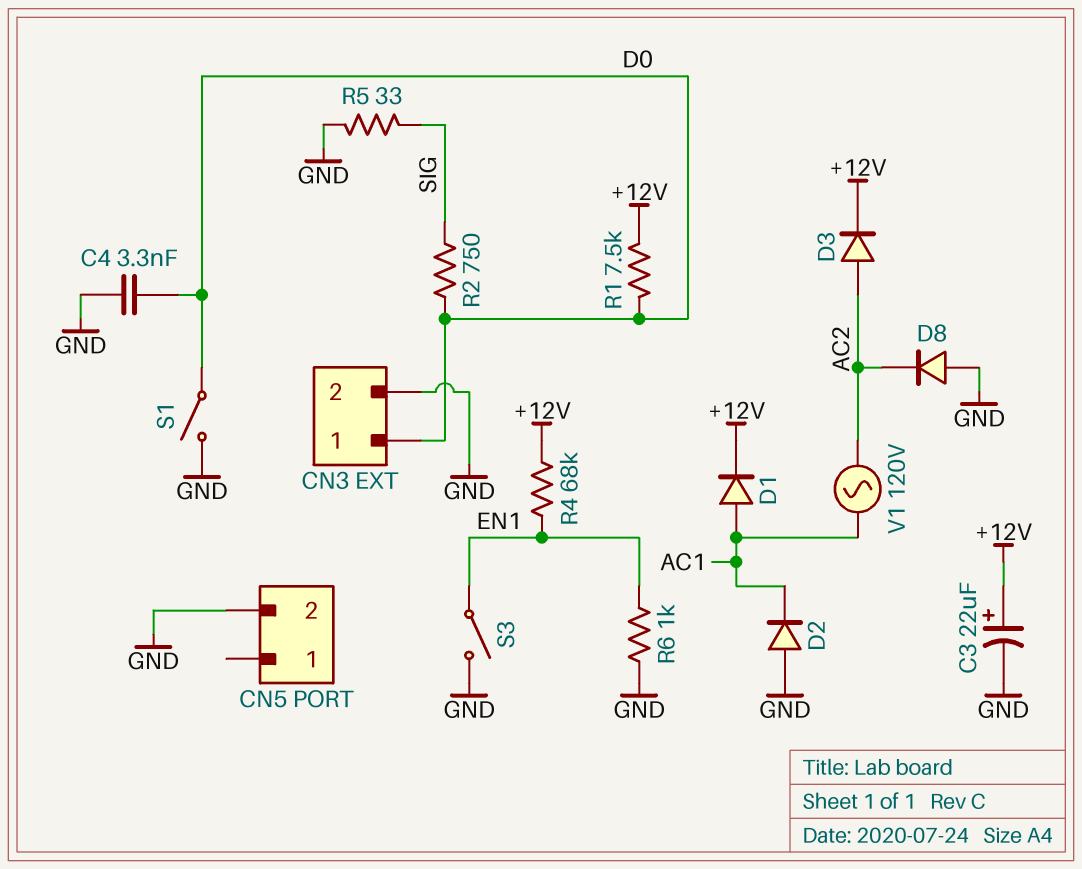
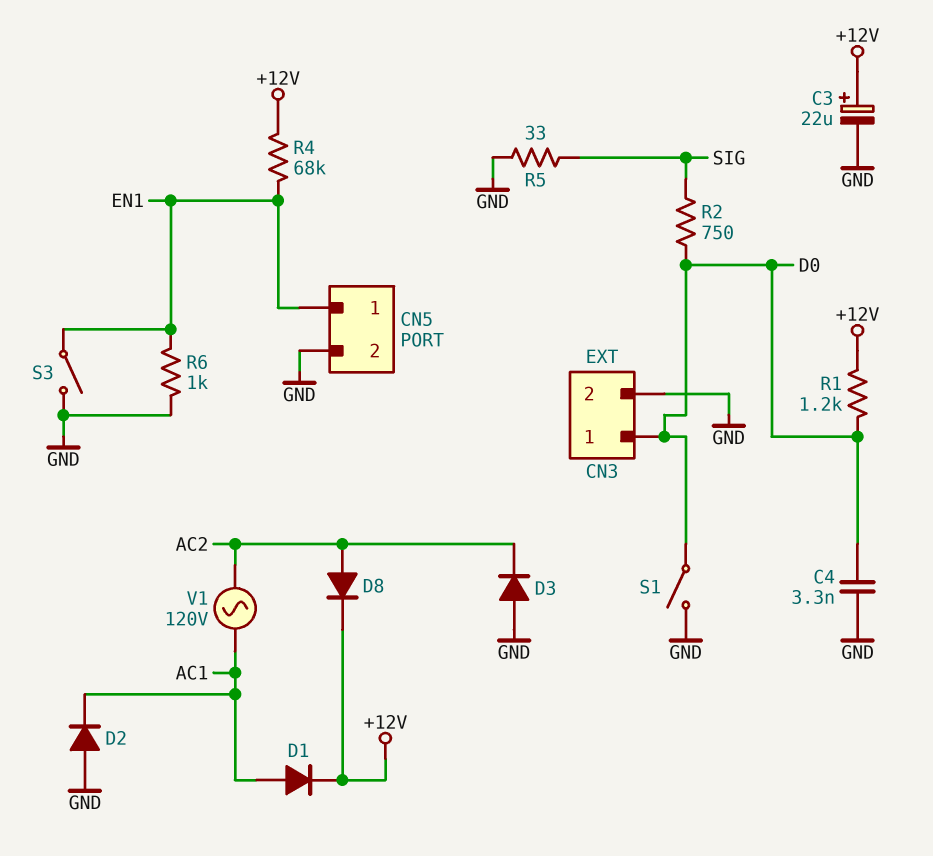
CN5 pin 1: none -> EN1
D3: diode (A AC2, K +12V) -> diode (A GND, K AC2)
D8: diode (A GND, K AC2) -> diode (A AC2, K +12V)
R1: 7.5k (+12V, D0) -> 1.2k (+12V, D0)

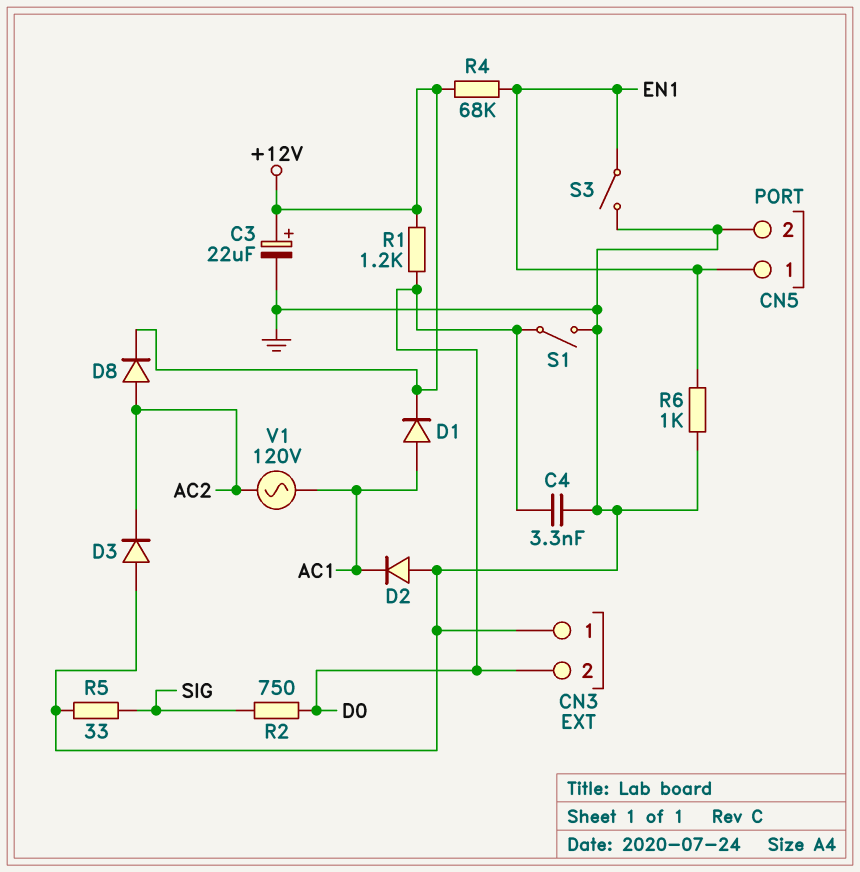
CN3 pin 1: D0 -> GND
CN3 pin 2: GND -> D0

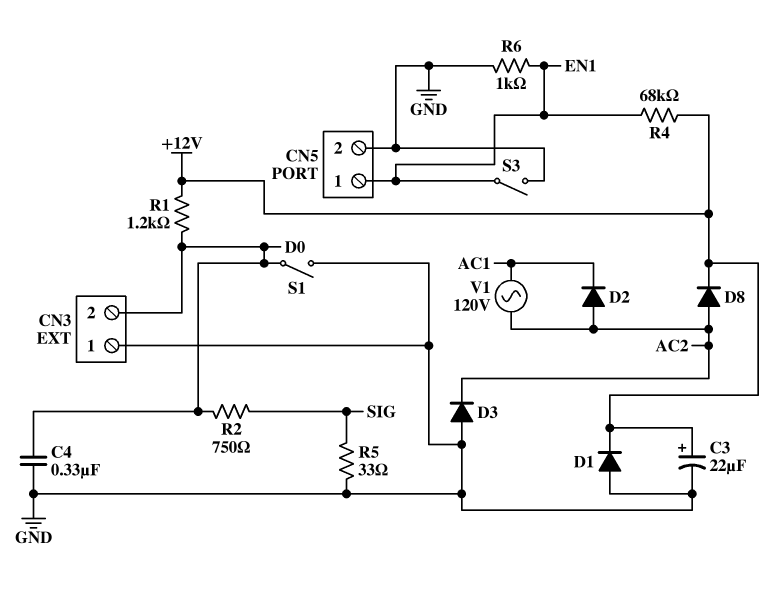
C4: 3.3nF (D0, GND) -> 330nF (D0, GND)
D1: diode (A AC1, K +12V) -> diode (A GND, K +12V)
D2: diode (A GND, K AC1) -> diode (A AC2, K AC1)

### TASK TO COMPLETE
Show each line of the material holding "diode".

### OUTPUT
D3: diode (A AC2, K +12V) -> diode (A GND, K AC2)
D8: diode (A GND, K AC2) -> diode (A AC2, K +12V)
D1: diode (A AC1, K +12V) -> diode (A GND, K +12V)
D2: diode (A GND, K AC1) -> diode (A AC2, K AC1)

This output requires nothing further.